Transcribe the records that follow exactly. Skip the pictures.

Data to process
*** Begin section ***

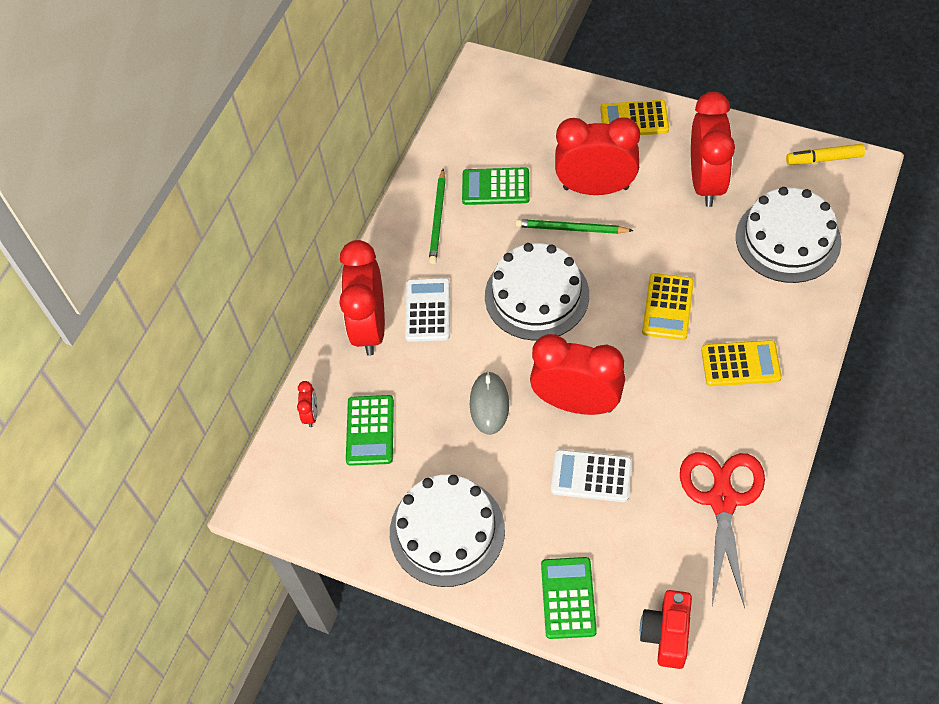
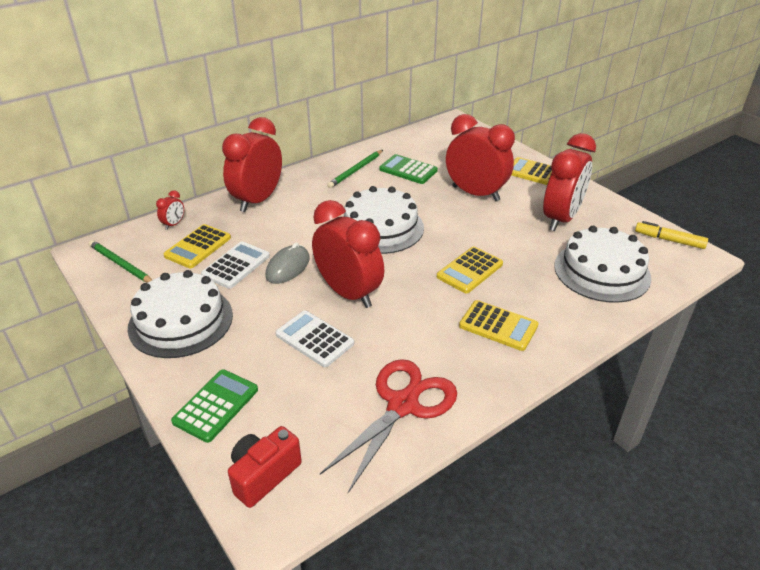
camera: 25 degrees right, 20 degrees down
(370, 430) = (198, 247): green calculator -> yellow calculator
(428, 310) = (302, 207): white calculator -> white calculator (236, 265)
(571, 229) = (438, 206): green pencil -> green pencil (121, 264)

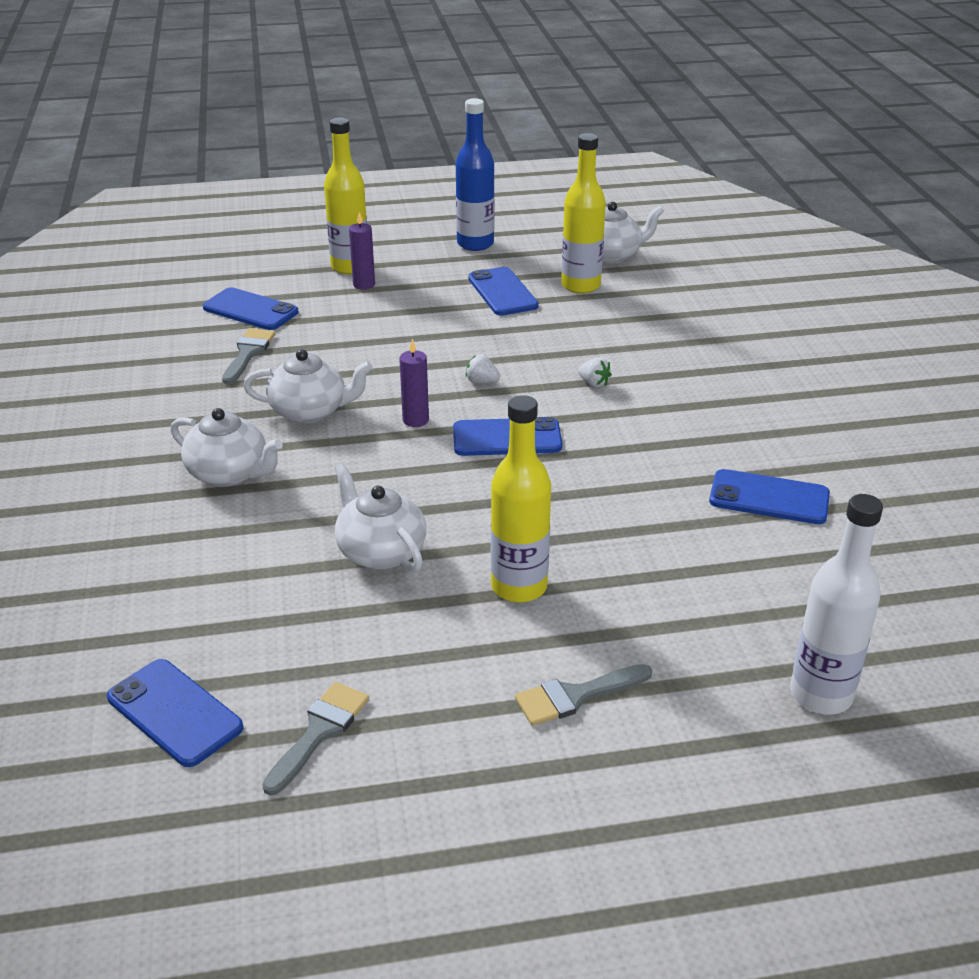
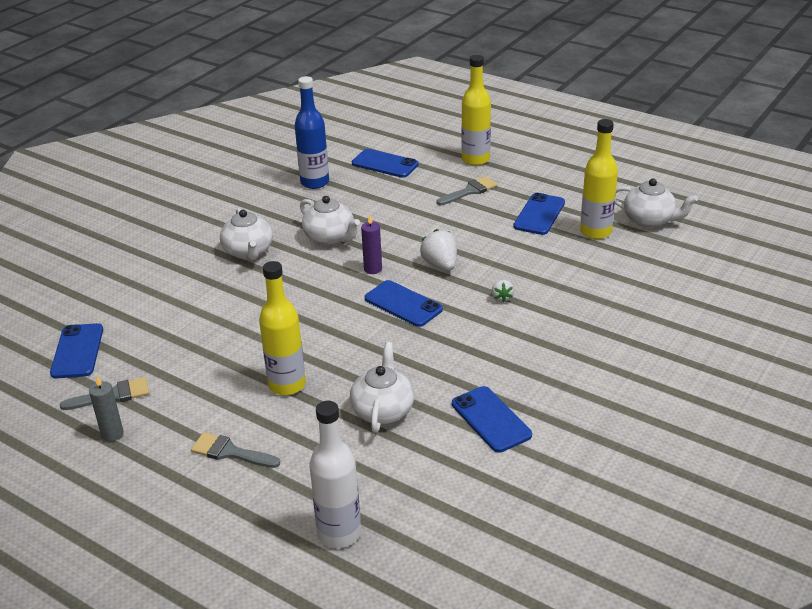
camera: 45 degrees right, 0 degrees up
(248, 353) = (348, 189): grey brush -> grey brush (469, 191)
(250, 310) = (385, 164): blue phone -> blue phone turned 45 degrees counterclockwise
(364, 285) = (466, 174): purple candle -> none
(380, 551) = (254, 329): white teapot -> white teapot (383, 410)
(397, 775) = (112, 434): none -> grey candle
(475, 244) = (572, 175): blue bottle -> blue bottle (315, 182)
(481, 382) = (440, 264): white strawberry -> white strawberry, size x1.74

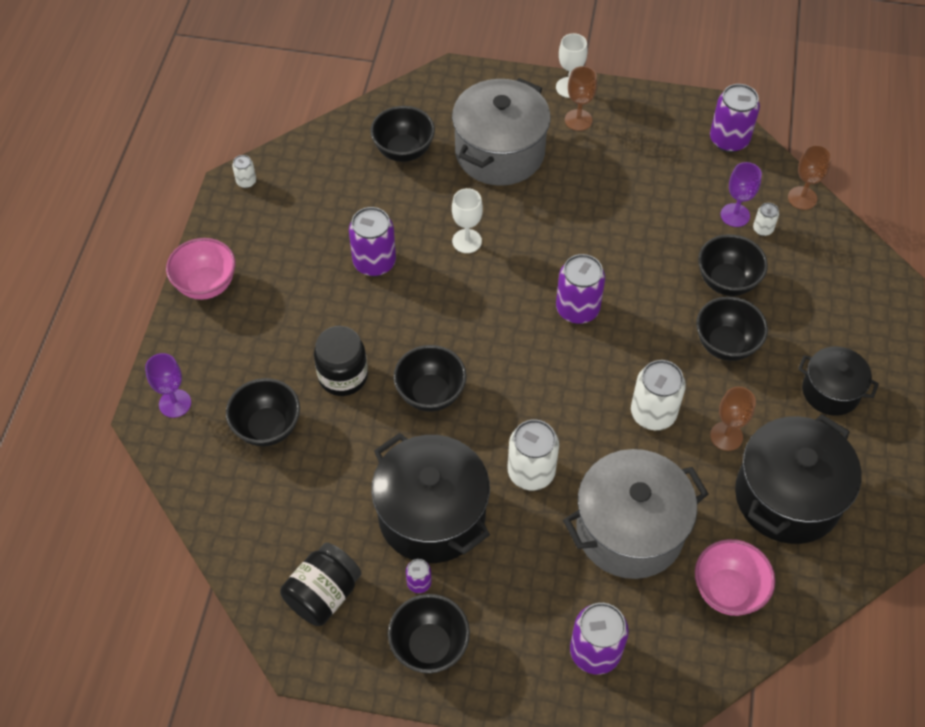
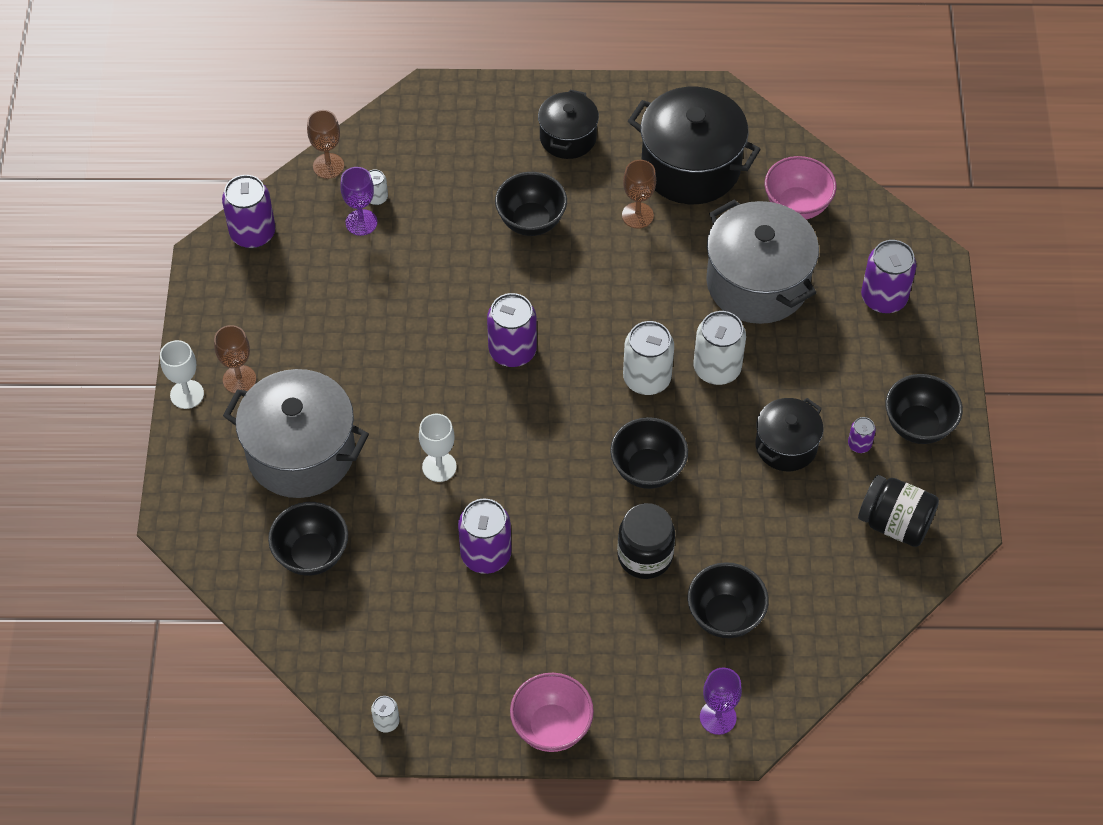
camera: 100 degrees left, 0 degrees up
(431, 515) = (786, 445): black pot -> black pot, size x0.58
(653, 413) = (626, 275): white can -> white can (647, 379)
(726, 281) = (451, 225): black bowl -> none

*** End section ***

Task answer
camera: 25 degrees right, 20 degrees down
(370, 430) = (198, 247): green calculator -> yellow calculator
(428, 310) = (302, 207): white calculator -> white calculator (236, 265)
(571, 229) = (438, 206): green pencil -> green pencil (121, 264)

camera: 45 degrees right, 0 degrees up
(248, 353) = (348, 189): grey brush -> grey brush (469, 191)
(250, 310) = (385, 164): blue phone -> blue phone turned 45 degrees counterclockwise
(364, 285) = (466, 174): purple candle -> none
(380, 551) = (254, 329): white teapot -> white teapot (383, 410)
(397, 775) = (112, 434): none -> grey candle
(475, 244) = (572, 175): blue bottle -> blue bottle (315, 182)
(481, 382) = (440, 264): white strawberry -> white strawberry, size x1.74

camera: 100 degrees left, 0 degrees up
(431, 515) = (786, 445): black pot -> black pot, size x0.58
(653, 413) = (626, 275): white can -> white can (647, 379)
(726, 281) = (451, 225): black bowl -> none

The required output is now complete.